_STATED EXERCISE_
In the records below, find the line containing "Point out carcinoma. (SVG masks)" and the line containing "Answer in <instances>...</instances>."; please repeat exactly the lines from one to the other, both included, and nothing more.

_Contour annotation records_
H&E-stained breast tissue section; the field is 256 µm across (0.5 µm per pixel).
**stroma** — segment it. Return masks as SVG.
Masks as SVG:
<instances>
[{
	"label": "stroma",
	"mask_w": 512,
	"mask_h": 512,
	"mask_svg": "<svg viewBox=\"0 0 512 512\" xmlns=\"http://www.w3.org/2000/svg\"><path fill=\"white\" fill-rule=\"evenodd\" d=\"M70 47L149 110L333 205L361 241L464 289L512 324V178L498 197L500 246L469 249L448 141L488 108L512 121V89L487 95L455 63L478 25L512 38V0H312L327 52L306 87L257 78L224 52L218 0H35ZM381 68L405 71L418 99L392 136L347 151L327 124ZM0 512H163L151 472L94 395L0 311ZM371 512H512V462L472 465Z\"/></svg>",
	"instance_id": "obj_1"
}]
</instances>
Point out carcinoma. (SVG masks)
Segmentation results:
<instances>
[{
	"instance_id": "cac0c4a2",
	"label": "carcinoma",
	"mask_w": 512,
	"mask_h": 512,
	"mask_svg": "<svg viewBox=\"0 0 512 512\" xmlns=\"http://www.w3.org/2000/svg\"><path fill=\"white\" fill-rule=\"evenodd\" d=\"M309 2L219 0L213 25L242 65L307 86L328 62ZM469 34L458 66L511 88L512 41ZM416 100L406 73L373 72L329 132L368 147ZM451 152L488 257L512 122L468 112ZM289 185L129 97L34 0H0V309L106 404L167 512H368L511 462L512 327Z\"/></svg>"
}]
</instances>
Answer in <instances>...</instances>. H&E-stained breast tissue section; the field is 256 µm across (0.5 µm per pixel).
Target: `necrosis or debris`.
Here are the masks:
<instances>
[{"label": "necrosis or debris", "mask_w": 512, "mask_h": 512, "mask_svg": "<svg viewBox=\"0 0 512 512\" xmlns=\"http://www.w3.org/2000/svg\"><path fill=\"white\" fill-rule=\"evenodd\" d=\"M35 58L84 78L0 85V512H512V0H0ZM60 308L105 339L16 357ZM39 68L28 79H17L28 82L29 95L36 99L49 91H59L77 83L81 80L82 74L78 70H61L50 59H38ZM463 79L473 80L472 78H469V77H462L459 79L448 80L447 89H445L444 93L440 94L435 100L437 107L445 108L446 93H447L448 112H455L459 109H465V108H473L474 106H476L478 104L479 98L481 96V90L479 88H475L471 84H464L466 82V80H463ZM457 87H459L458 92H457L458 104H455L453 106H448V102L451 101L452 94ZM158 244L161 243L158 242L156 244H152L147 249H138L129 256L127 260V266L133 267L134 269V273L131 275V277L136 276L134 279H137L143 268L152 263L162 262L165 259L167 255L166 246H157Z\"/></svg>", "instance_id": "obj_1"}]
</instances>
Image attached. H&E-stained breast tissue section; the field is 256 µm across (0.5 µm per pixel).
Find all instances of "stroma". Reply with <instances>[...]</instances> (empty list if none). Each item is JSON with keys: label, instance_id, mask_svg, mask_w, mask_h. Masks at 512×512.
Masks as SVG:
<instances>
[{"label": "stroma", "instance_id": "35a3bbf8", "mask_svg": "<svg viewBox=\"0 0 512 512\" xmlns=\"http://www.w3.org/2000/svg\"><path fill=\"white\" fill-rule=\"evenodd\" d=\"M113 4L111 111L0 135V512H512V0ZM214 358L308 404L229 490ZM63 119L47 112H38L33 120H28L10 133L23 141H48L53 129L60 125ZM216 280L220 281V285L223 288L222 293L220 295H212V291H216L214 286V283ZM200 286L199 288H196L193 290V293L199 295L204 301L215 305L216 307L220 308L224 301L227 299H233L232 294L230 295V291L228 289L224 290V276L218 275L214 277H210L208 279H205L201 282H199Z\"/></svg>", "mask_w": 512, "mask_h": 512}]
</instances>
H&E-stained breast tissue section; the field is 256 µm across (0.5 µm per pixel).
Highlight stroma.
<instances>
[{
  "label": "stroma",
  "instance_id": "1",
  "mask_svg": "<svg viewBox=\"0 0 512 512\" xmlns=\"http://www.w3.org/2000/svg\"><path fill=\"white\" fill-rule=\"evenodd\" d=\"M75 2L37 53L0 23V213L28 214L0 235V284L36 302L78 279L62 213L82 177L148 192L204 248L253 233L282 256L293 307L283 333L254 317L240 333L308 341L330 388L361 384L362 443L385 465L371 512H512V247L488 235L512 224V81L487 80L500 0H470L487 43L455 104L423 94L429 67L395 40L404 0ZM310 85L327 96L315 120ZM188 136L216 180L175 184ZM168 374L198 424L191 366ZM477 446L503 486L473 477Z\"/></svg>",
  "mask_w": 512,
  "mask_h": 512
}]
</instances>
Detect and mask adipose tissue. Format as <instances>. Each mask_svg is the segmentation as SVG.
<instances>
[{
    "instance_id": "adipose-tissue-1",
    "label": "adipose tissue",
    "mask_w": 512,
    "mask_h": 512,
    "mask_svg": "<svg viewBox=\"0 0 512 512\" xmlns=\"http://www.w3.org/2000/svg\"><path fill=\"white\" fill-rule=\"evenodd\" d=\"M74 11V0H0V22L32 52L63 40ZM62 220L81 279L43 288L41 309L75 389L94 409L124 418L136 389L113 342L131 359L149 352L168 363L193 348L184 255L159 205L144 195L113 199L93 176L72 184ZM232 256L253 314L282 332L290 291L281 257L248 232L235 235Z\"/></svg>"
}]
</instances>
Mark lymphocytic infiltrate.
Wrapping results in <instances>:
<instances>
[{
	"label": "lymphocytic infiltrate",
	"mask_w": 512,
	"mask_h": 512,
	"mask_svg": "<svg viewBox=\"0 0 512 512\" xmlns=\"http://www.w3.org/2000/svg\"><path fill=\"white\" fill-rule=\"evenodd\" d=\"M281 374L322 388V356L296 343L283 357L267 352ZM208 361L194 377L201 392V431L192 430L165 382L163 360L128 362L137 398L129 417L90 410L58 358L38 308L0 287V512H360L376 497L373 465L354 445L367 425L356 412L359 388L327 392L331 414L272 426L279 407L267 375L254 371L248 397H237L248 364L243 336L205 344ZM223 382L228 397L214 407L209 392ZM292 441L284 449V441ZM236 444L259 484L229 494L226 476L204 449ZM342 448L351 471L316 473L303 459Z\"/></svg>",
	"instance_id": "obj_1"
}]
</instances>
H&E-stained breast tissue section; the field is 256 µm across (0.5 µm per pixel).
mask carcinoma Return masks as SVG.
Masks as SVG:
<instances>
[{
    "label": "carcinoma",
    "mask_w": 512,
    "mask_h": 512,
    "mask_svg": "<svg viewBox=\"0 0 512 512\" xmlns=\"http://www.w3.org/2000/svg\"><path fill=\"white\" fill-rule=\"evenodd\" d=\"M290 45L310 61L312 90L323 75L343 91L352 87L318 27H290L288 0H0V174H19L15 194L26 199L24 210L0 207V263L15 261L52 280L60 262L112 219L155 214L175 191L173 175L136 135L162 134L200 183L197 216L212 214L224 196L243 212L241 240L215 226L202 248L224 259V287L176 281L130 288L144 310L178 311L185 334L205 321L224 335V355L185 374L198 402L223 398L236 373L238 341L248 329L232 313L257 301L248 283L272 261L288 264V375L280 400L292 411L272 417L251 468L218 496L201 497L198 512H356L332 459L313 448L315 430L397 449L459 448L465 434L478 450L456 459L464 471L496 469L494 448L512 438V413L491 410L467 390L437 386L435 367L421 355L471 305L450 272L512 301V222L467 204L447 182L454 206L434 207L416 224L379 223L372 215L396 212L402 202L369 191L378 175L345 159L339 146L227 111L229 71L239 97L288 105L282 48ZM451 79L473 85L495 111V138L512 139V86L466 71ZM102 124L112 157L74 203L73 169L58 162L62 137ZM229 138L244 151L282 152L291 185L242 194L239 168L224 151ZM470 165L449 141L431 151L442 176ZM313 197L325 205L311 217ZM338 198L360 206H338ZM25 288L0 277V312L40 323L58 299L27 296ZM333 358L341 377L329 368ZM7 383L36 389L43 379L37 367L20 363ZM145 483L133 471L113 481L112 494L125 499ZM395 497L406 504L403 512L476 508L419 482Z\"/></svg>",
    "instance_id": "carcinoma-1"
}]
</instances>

_SOLUTION TO THIS TASK_
Point out carcinoma. (SVG masks)
Segmentation results:
<instances>
[{
	"instance_id": "cac0c4a2",
	"label": "carcinoma",
	"mask_w": 512,
	"mask_h": 512,
	"mask_svg": "<svg viewBox=\"0 0 512 512\" xmlns=\"http://www.w3.org/2000/svg\"><path fill=\"white\" fill-rule=\"evenodd\" d=\"M309 2L219 0L213 25L242 65L307 86L328 62ZM469 34L458 66L511 88L512 41ZM416 100L406 73L373 72L329 132L368 147ZM451 152L488 257L512 122L468 112ZM289 185L129 97L34 0H0V309L106 404L167 512H368L511 462L512 327Z\"/></svg>"
}]
</instances>
Answer in <instances>...</instances>. H&E-stained breast tissue section; the field is 256 µm across (0.5 µm per pixel).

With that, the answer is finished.